Start at the line in the entries below that contains "camera: 55 degrees left, 5 degrees up", stop at the line that contains "(636, 225) = (473, 83): green", and output exactly the lines in that span, both ends included.
------ Supplied entries
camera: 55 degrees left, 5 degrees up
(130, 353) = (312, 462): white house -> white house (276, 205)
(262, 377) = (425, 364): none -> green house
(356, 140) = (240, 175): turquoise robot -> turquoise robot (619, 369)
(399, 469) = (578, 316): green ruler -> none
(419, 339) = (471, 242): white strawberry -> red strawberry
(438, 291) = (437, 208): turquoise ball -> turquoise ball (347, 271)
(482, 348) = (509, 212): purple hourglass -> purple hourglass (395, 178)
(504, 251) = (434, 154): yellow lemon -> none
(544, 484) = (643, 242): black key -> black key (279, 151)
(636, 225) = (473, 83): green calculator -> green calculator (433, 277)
------------
------ Supplied entries
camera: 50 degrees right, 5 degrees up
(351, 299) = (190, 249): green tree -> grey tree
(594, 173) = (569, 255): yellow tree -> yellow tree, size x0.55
------------
------ Supplied entries
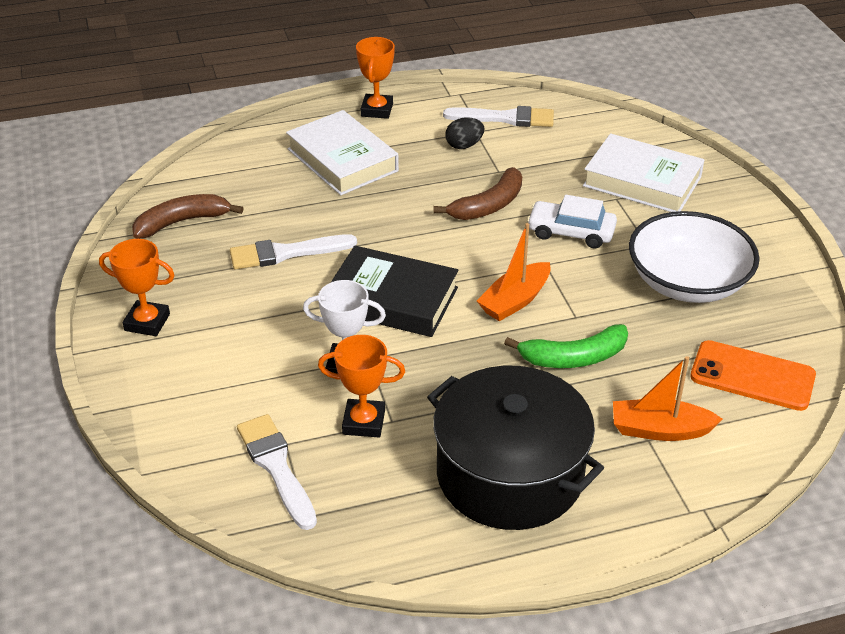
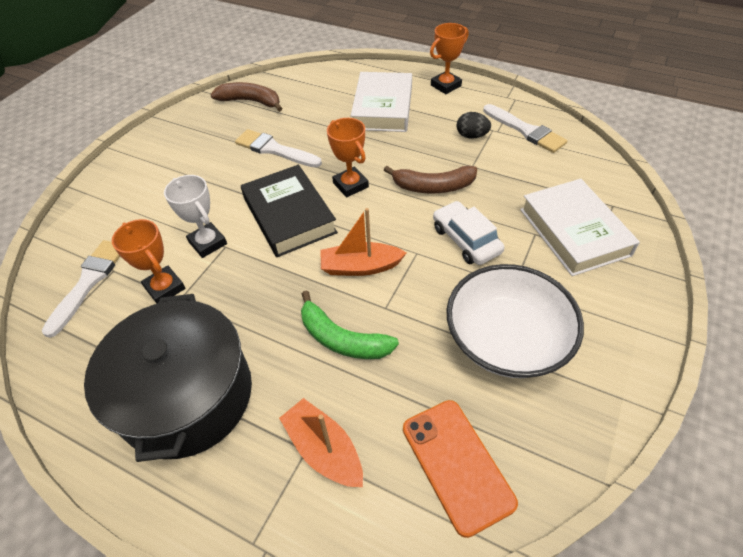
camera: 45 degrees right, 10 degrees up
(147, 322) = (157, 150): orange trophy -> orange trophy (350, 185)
------------
### Worked solution
camera: 55 degrees left, 5 degrees up
(130, 353) = (312, 462): white house -> white house (276, 205)
(262, 377) = (425, 364): none -> green house
(356, 140) = (240, 175): turquoise robot -> turquoise robot (619, 369)
(399, 469) = (578, 316): green ruler -> none
(419, 339) = (471, 242): white strawberry -> red strawberry
(438, 291) = (437, 208): turquoise ball -> turquoise ball (347, 271)
(482, 348) = (509, 212): purple hourglass -> purple hourglass (395, 178)
(504, 251) = (434, 154): yellow lemon -> none
(544, 484) = (643, 242): black key -> black key (279, 151)
(636, 225) = (473, 83): green calculator -> green calculator (433, 277)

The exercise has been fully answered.